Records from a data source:
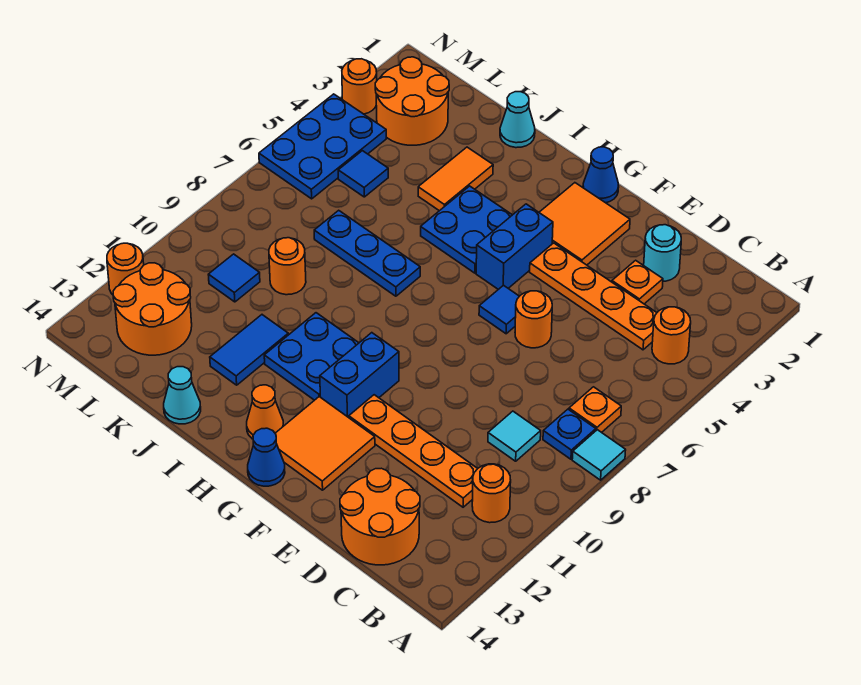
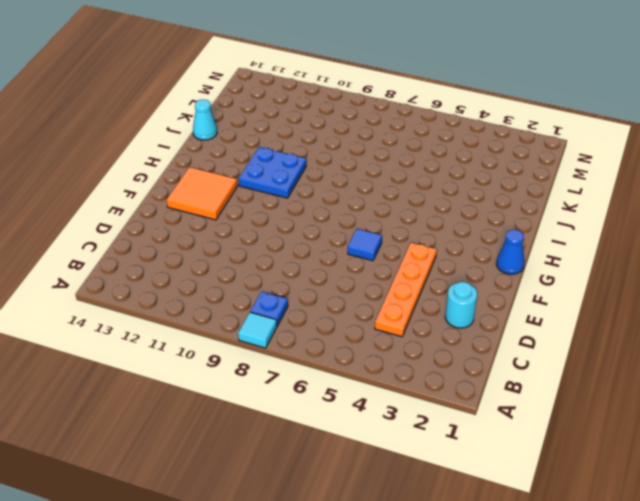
none -> orange round brick B4 level 1
none -> orange plate B7 level 1
none -> orange round brick B11 level 1
none -> cyan tile C9 level 1

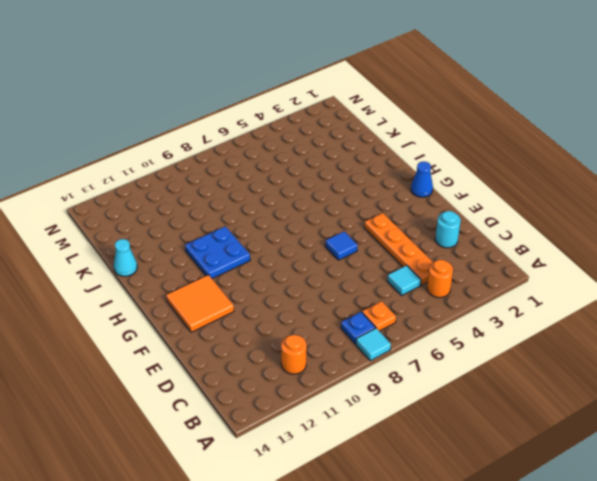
cyan tile C5 level 1 -> cyan tile C9 level 1
none -> orange plate C11:F11 level 1
none -> orange round brick C13:D14 level 1
none -> orange plate D3 level 1
none -> orange round brick E6 level 1

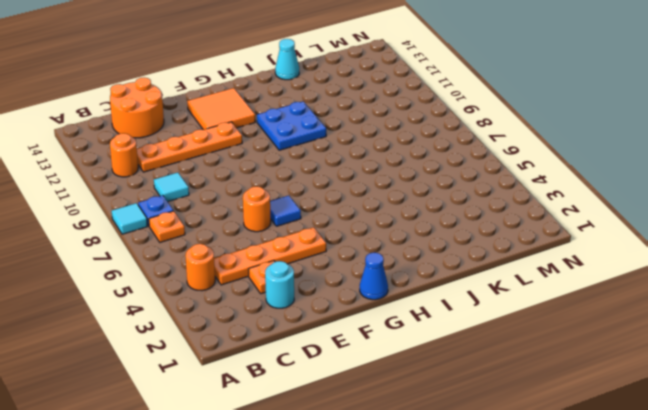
none -> orange tile F2:G3 level 1
none -> blue brick G4:G5 level 1
none -> blue brick G10:G11 level 1
none -> blue cone G14 level 1

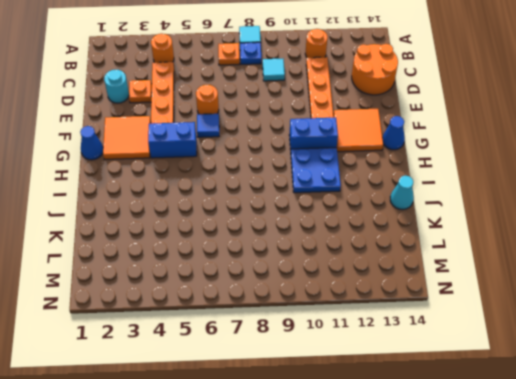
none -> blue plate H4:I5 level 1
none -> orange cone H13 level 1
none -> blue plate I7:K7 level 1
none -> cyan cone J1 level 1

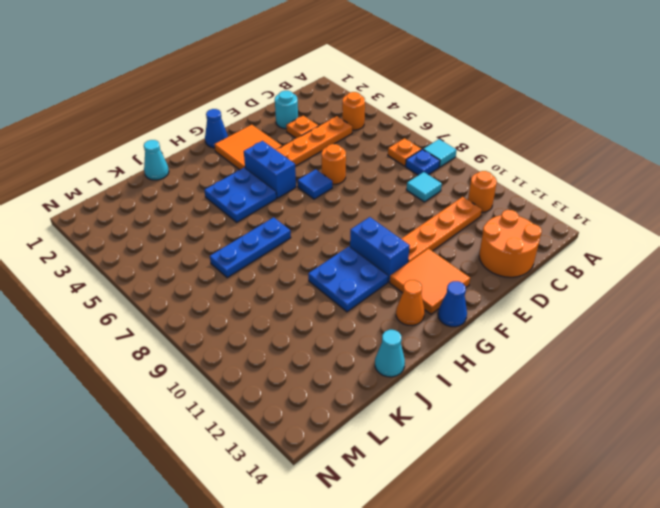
none -> orange tile J3:J4 level 1
none -> blue tile J11:J12 level 1
none -> orange round brick K9 level 1
none -> orange round brick L2:M3 level 1

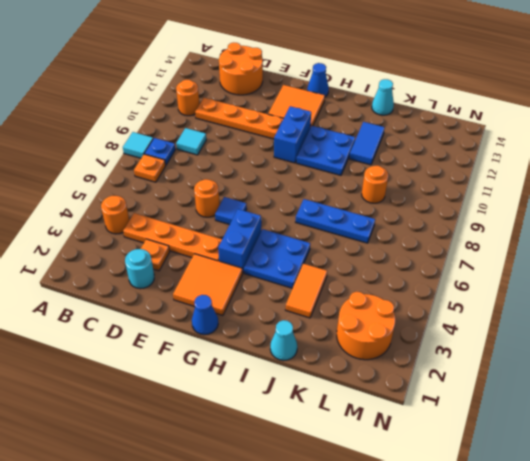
none -> orange cone H13 level 1
none -> blue tile L5 level 1
none -> blue tile L10 level 1
none -> orange round brick L12:M13 level 1

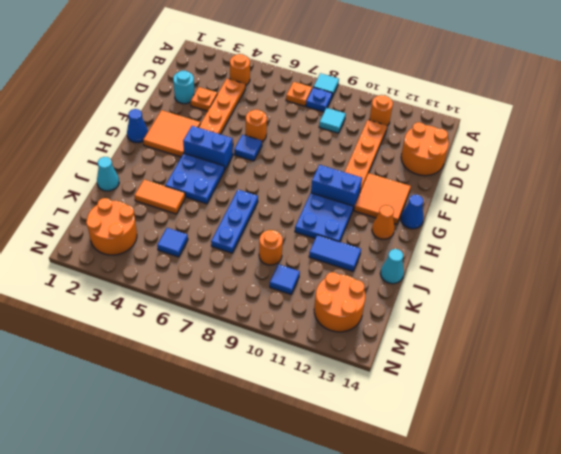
none -> blue plate M4:N6 level 1
none -> orange round brick N3 level 1
none -> orange round brick N12 level 1

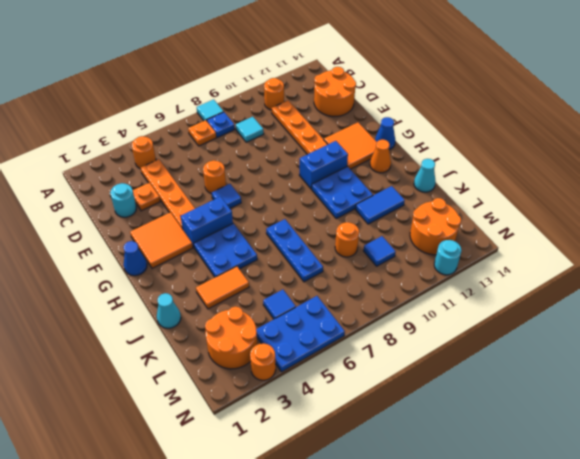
cyan round brick N12 level 1 -> orange round brick N12 level 1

PROBLEM TO SOLVE: Search the entries for the string "blue" and collect each line that has it.

ANSWER:
none -> blue brick G4:G5 level 1
none -> blue brick G10:G11 level 1
none -> blue cone G14 level 1
none -> blue plate H4:I5 level 1
none -> blue plate I7:K7 level 1
none -> blue tile J11:J12 level 1
none -> blue tile L5 level 1
none -> blue tile L10 level 1
none -> blue plate M4:N6 level 1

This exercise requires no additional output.